= What you are asked to do =
In the listing beneath this line, copy exactly the lines starting with the one containing "camera: 45 degrees left, 20 degrees down" and going on through the one containing "(358, 205) = (349, 145): grey".

= Records supplied =

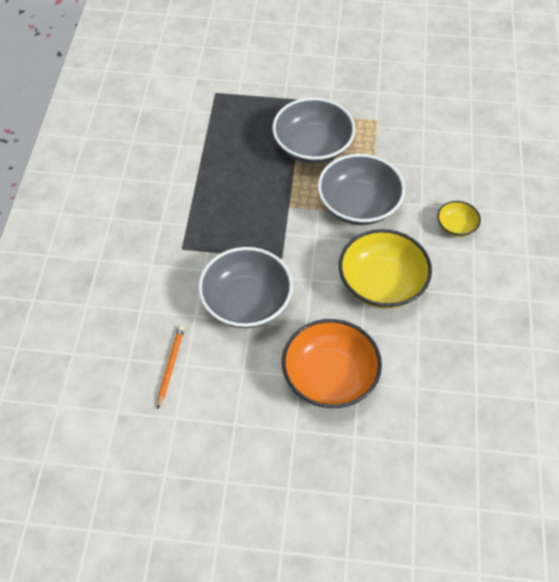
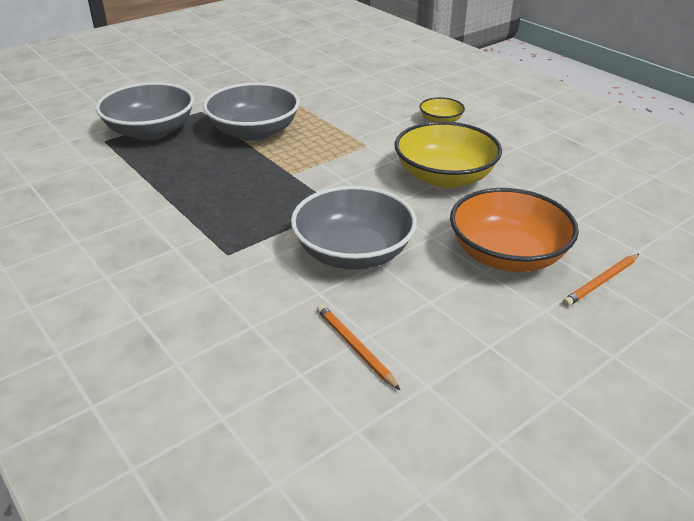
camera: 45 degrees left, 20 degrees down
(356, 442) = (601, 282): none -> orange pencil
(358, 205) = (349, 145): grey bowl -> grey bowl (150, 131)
---
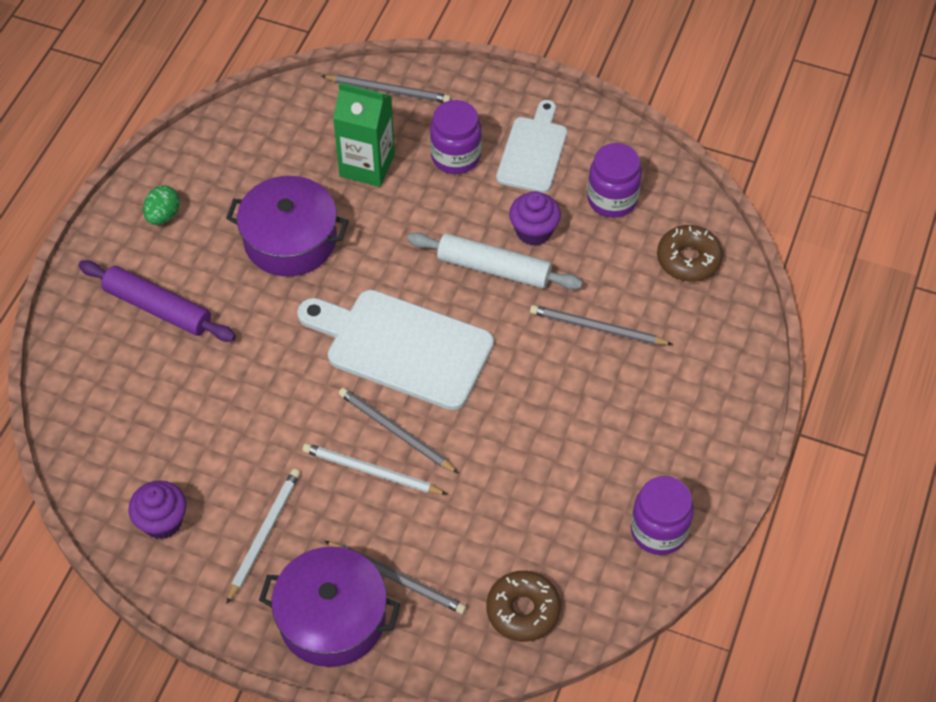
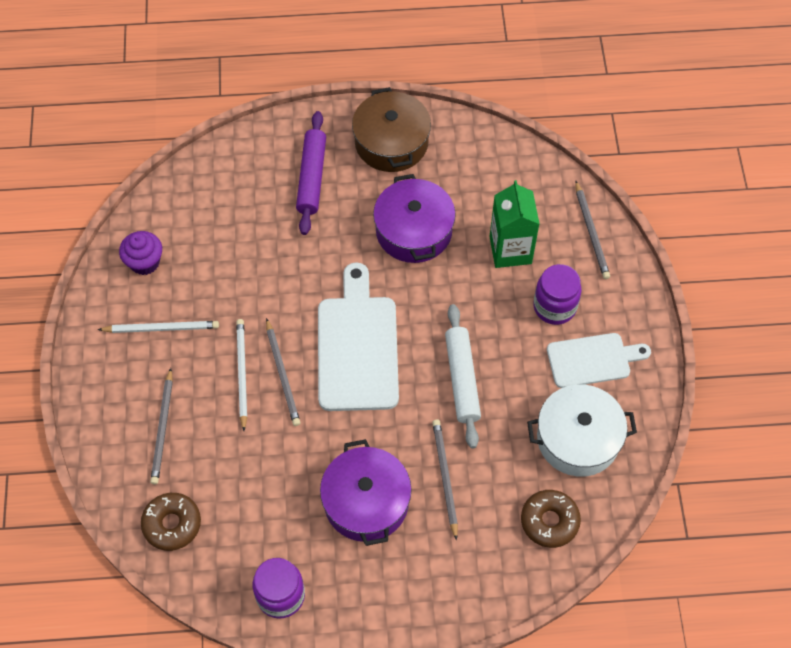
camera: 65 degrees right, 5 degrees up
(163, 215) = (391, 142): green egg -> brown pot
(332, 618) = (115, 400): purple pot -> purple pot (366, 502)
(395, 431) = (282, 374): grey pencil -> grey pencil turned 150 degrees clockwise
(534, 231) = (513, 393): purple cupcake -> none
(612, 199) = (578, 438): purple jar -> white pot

= Your response =
camera: 45 degrees left, 20 degrees down
(356, 442) = (601, 282): none -> orange pencil
(358, 205) = (349, 145): grey bowl -> grey bowl (150, 131)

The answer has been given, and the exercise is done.